◆ EXTRACTED MATERIAL:

────────

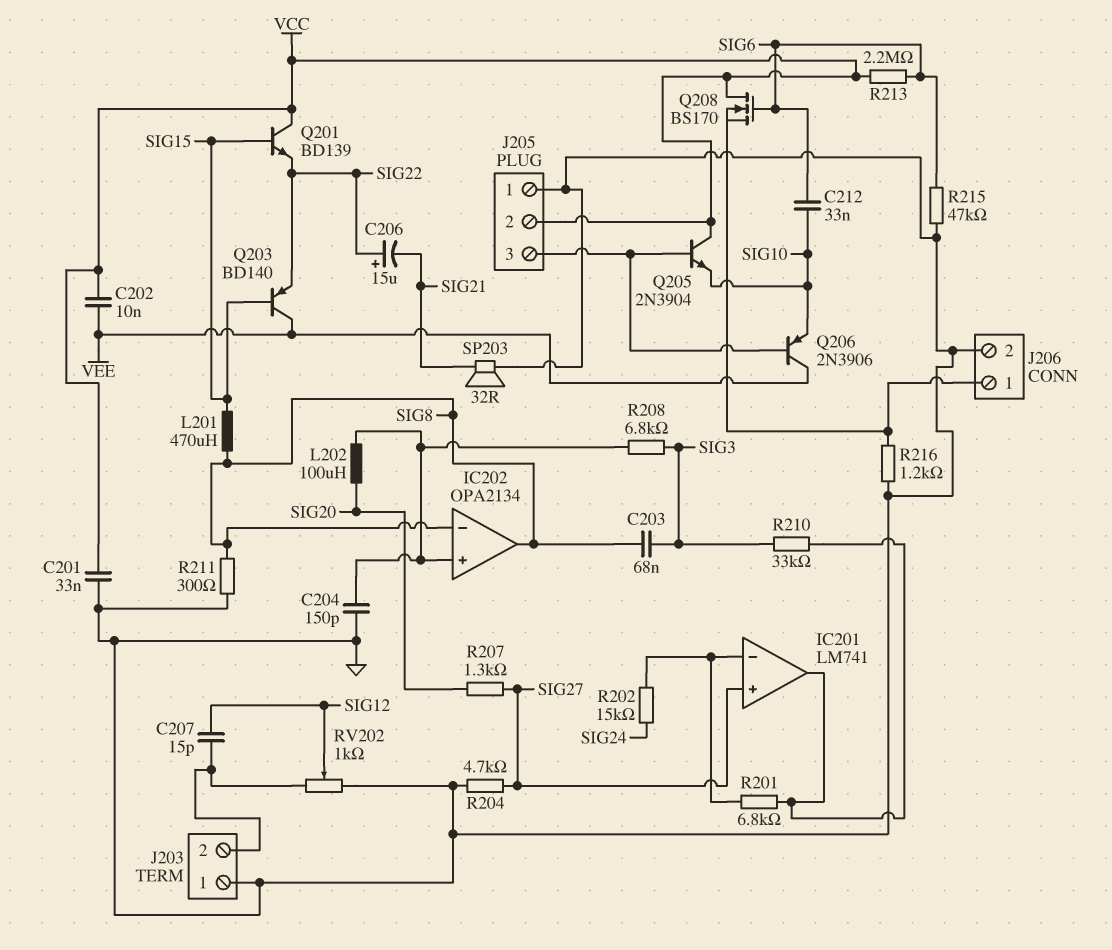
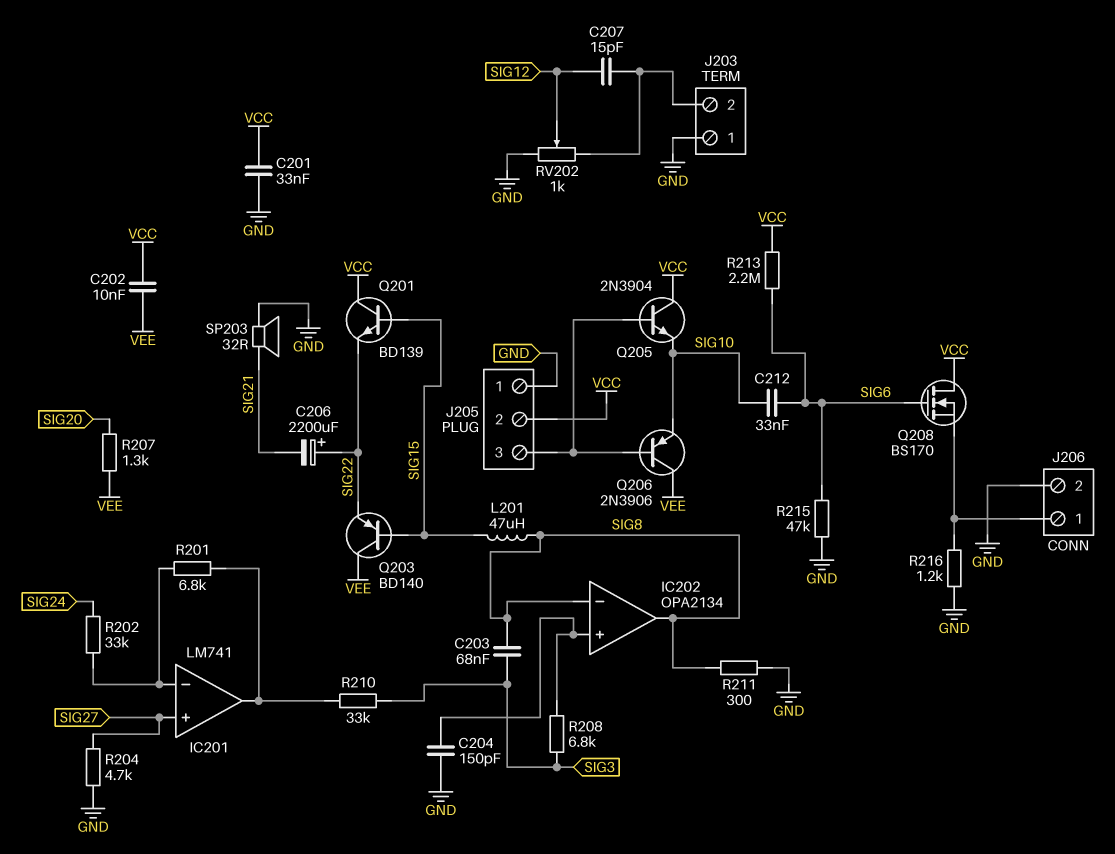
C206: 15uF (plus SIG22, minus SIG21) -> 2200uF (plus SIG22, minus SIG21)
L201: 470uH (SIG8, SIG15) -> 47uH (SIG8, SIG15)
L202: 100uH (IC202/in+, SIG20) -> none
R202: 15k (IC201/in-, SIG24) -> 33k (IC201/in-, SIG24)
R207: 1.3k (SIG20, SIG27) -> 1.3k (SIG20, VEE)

────────

◆ EXERCISE REQUIREMENTS: Each entry is to be returned as it stands, and each picture is to be left out.

◆ RESULT FOR THIS EXERCISE:
C206: 15uF (plus SIG22, minus SIG21) -> 2200uF (plus SIG22, minus SIG21)
L201: 470uH (SIG8, SIG15) -> 47uH (SIG8, SIG15)
L202: 100uH (IC202/in+, SIG20) -> none
R202: 15k (IC201/in-, SIG24) -> 33k (IC201/in-, SIG24)
R207: 1.3k (SIG20, SIG27) -> 1.3k (SIG20, VEE)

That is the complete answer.